◆ PROBLEM STATEMENT
Across the records that follow, count each line holding "orange", and write only the total.

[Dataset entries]
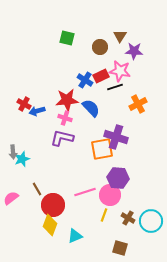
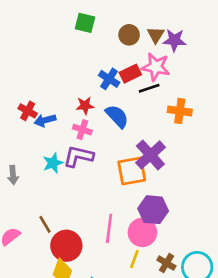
brown triangle: (120, 36) -> (156, 35), moved
red star: (67, 100) -> (85, 106), size x0.6
orange cross: (138, 104) -> (180, 111), turned 36
purple cross: (116, 137) -> (150, 155), turned 30
cyan star: (22, 159) -> (53, 163), moved
pink line: (85, 192) -> (109, 228), turned -65

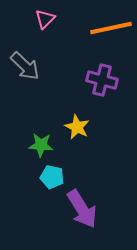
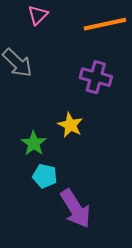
green star: (41, 145) -> (34, 143), turned 30

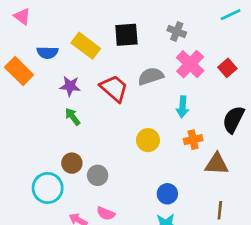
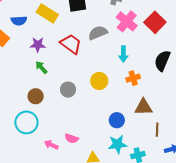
red square: (227, 68) -> (155, 22), size x1.5
brown circle: (72, 163) -> (36, 96), moved
brown triangle: (217, 164) -> (143, 107), moved
gray circle: (98, 175) -> (68, 90), moved

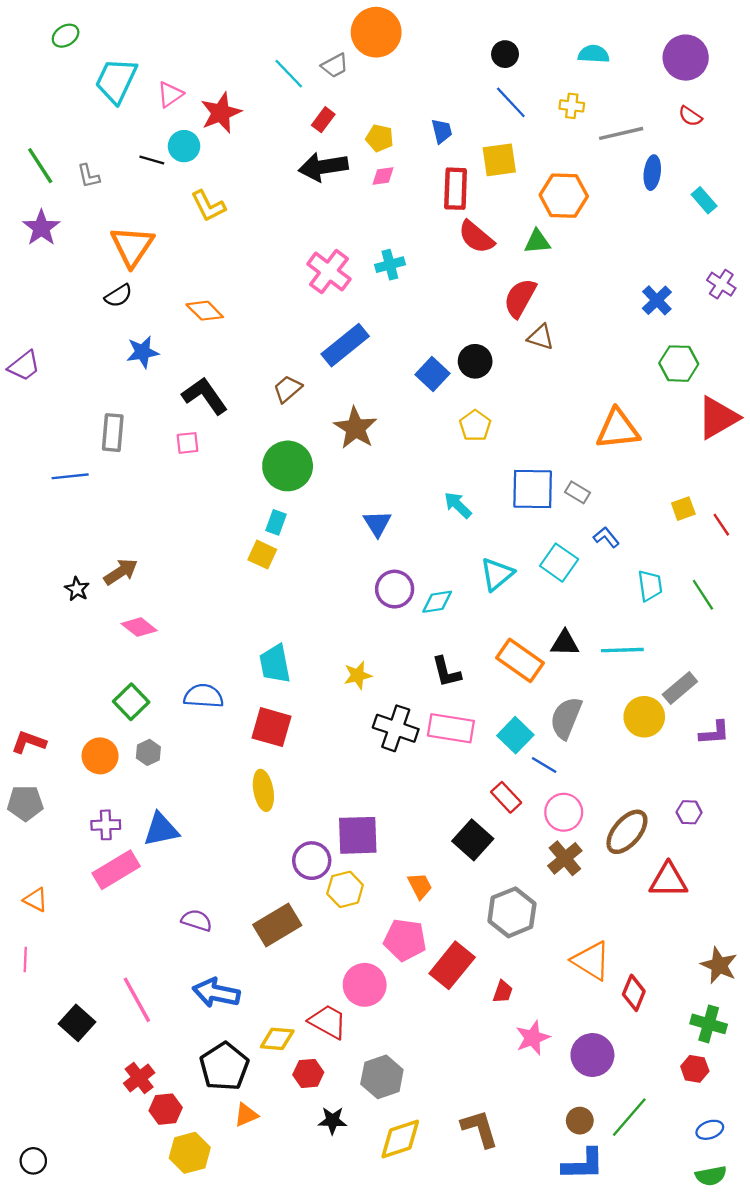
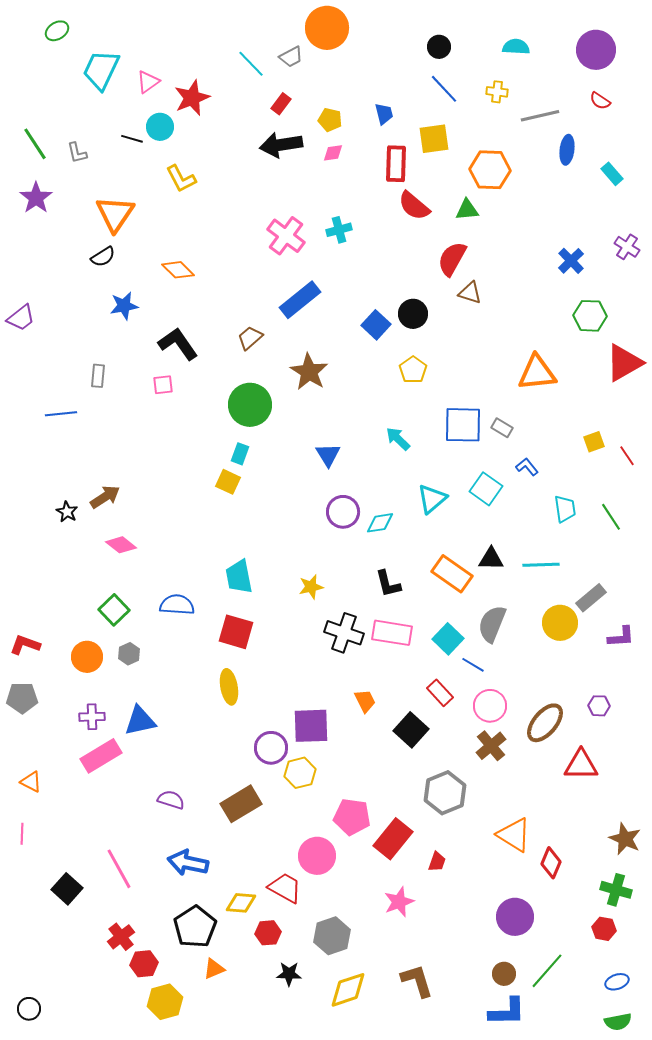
gray rectangle: (113, 433) -> (98, 376), size x0.7
orange trapezoid: (420, 886) -> (365, 701), moved
pink star: (533, 1038) -> (399, 902), moved

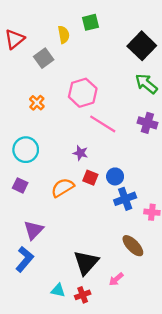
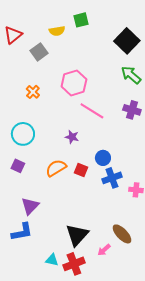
yellow semicircle: (64, 35) -> (57, 31), turned 91
red square: (90, 178) -> (81, 170), moved
brown ellipse: (133, 246) -> (122, 234), moved
blue L-shape: (25, 259) -> (22, 232), turned 40
red cross: (83, 295) -> (74, 264), size x1.5

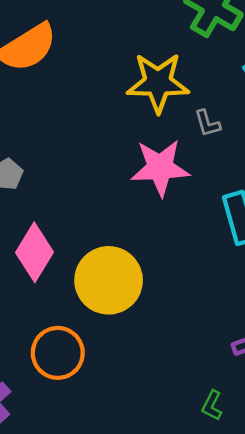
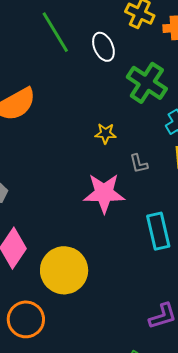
yellow star: (158, 83) -> (105, 133), size x0.5

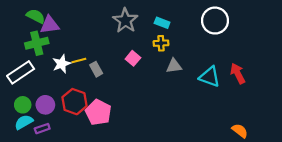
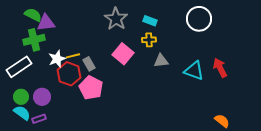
pink square: (133, 58) -> (123, 54), size x1.5
red hexagon: (75, 102) -> (69, 74), moved
pink pentagon: (98, 112) -> (91, 88), moved
cyan semicircle: (24, 122) -> (22, 113), turned 66

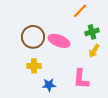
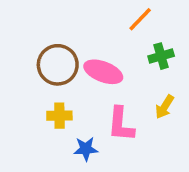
yellow arrow: (94, 51) -> (165, 107), moved
pink L-shape: (81, 79) -> (121, 124), moved

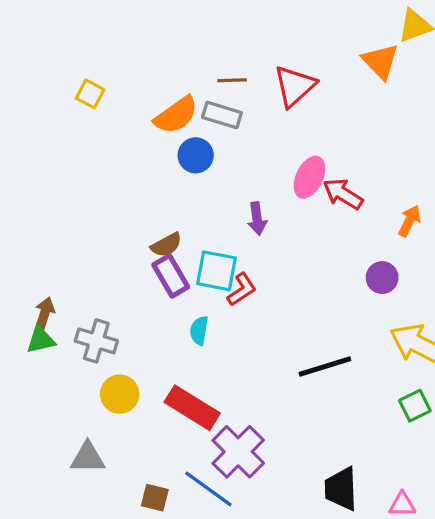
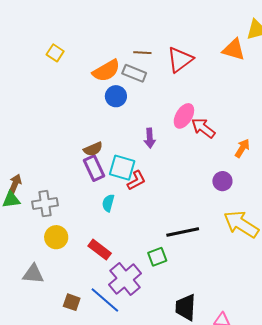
orange triangle: (380, 61) -> (234, 50), turned -35
gray cross: (96, 341) -> (45, 204), turned -30
green square: (415, 406) -> (157, 257), moved
red rectangle: (192, 408) -> (100, 250), size x0.7

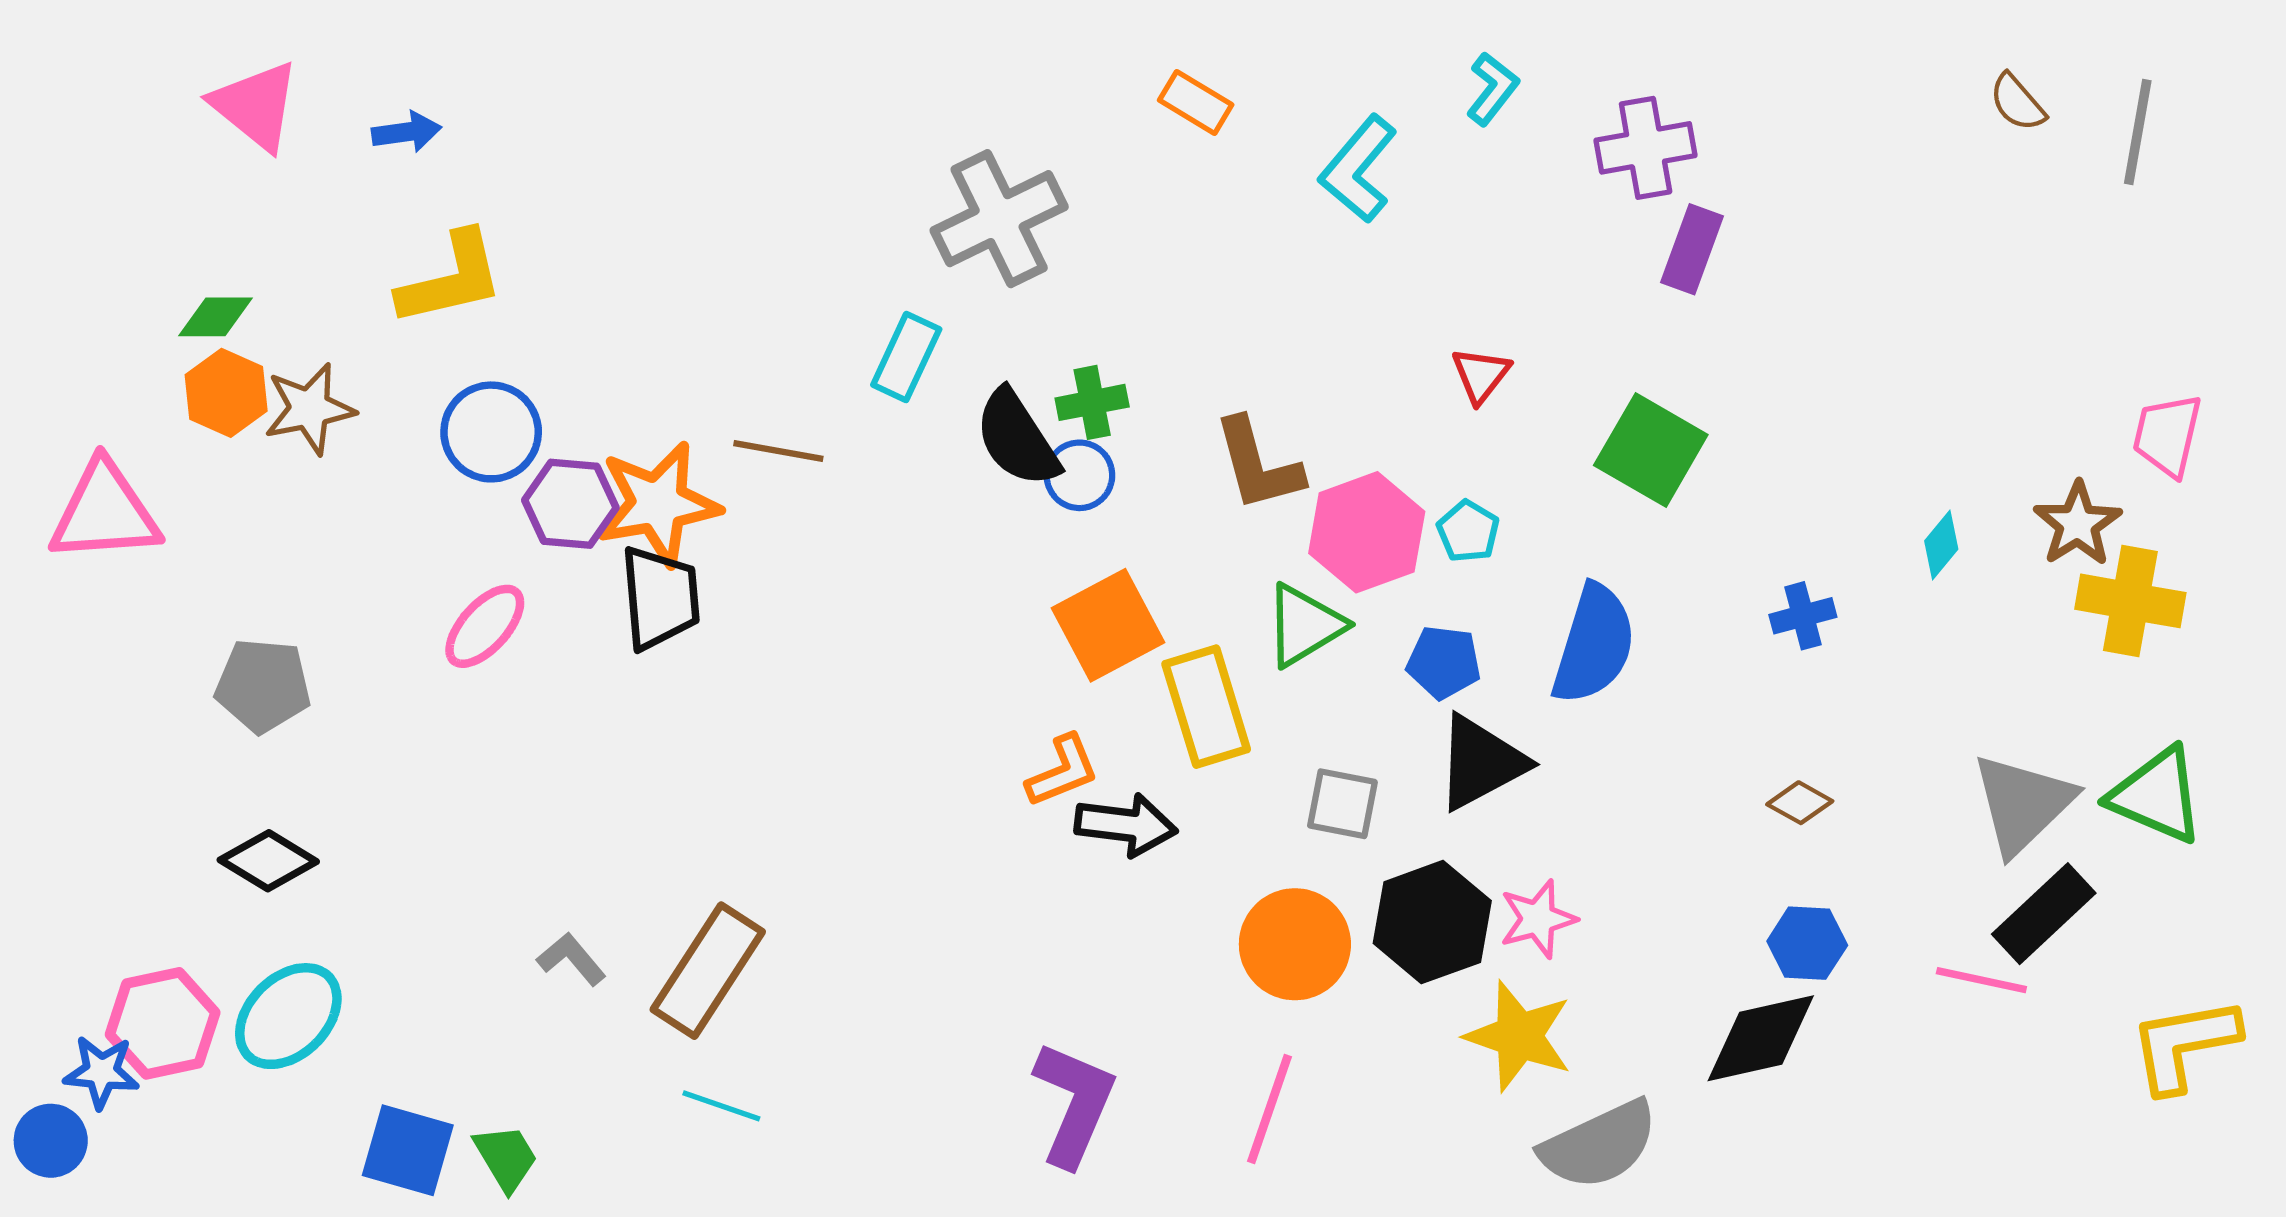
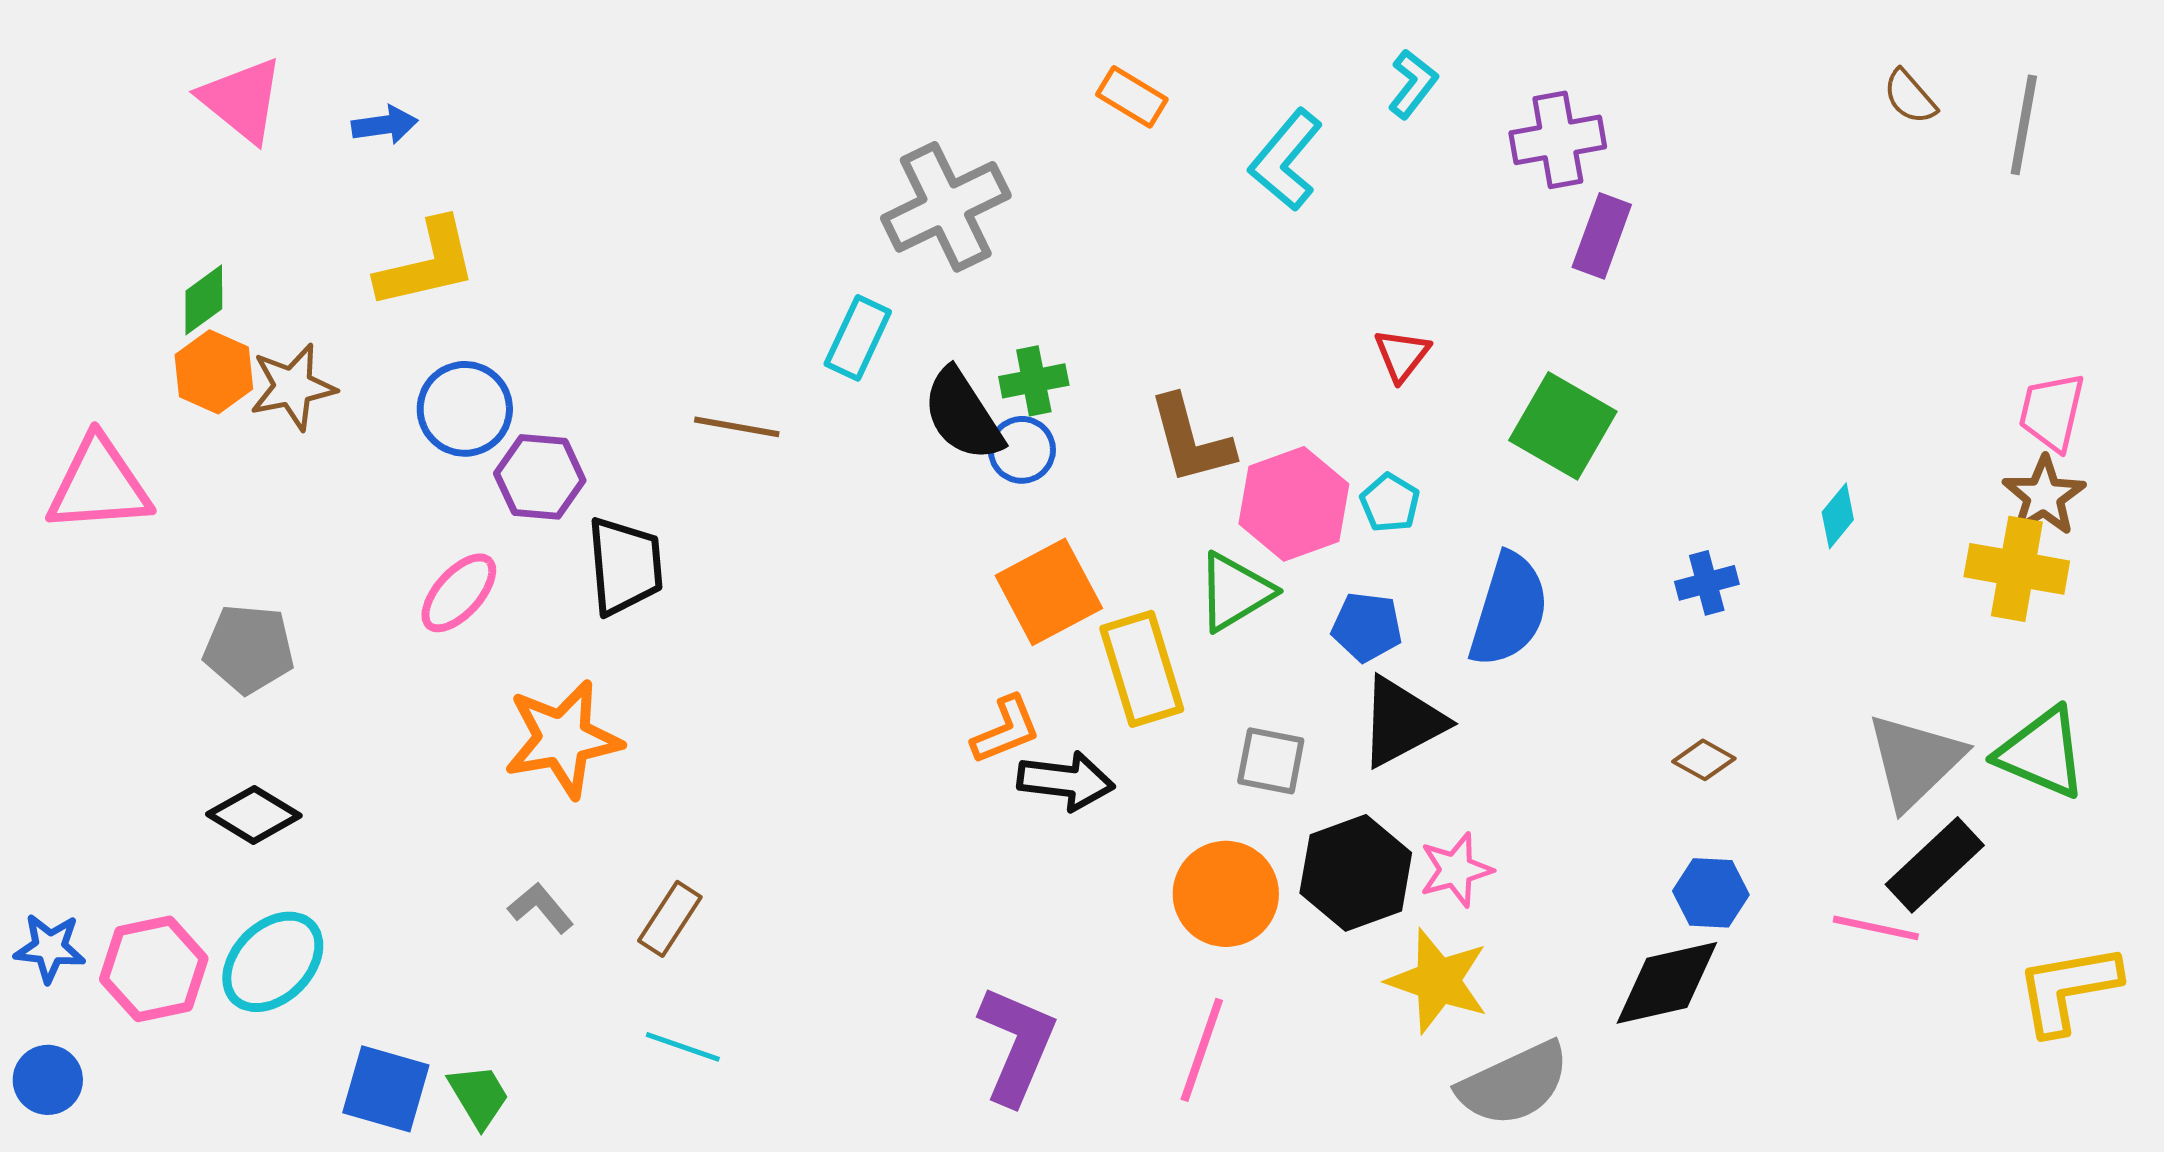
green diamond: (215, 317) -> (204, 300), turned -36
orange star: (658, 504) -> (563, 739), moved
brown star: (2078, 524) -> (2044, 496), moved
brown rectangle: (708, 971) -> (670, 919), size x0.6
blue star: (101, 1072) -> (50, 948), moved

◆ ANSWER
4